• PROBLEMA:
Riproduca integralmente le righe che seguono, senza apportarvi alcuna modifica.

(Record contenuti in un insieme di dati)
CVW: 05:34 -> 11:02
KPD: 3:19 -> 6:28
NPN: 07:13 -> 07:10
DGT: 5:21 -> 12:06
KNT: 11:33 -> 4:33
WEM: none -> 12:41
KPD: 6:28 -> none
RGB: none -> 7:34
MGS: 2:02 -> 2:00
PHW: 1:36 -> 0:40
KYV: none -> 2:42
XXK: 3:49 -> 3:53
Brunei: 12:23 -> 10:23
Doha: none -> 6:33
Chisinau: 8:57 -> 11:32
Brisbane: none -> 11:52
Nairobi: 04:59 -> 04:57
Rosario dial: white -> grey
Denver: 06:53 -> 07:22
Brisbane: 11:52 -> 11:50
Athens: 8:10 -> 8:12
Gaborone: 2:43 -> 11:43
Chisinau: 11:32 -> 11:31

• RISPOSTA:
CVW: 05:34 -> 11:02
KPD: 3:19 -> 6:28
NPN: 07:13 -> 07:10
DGT: 5:21 -> 12:06
KNT: 11:33 -> 4:33
WEM: none -> 12:41
KPD: 6:28 -> none
RGB: none -> 7:34
MGS: 2:02 -> 2:00
PHW: 1:36 -> 0:40
KYV: none -> 2:42
XXK: 3:49 -> 3:53
Brunei: 12:23 -> 10:23
Doha: none -> 6:33
Chisinau: 8:57 -> 11:32
Brisbane: none -> 11:52
Nairobi: 04:59 -> 04:57
Rosario dial: white -> grey
Denver: 06:53 -> 07:22
Brisbane: 11:52 -> 11:50
Athens: 8:10 -> 8:12
Gaborone: 2:43 -> 11:43
Chisinau: 11:32 -> 11:31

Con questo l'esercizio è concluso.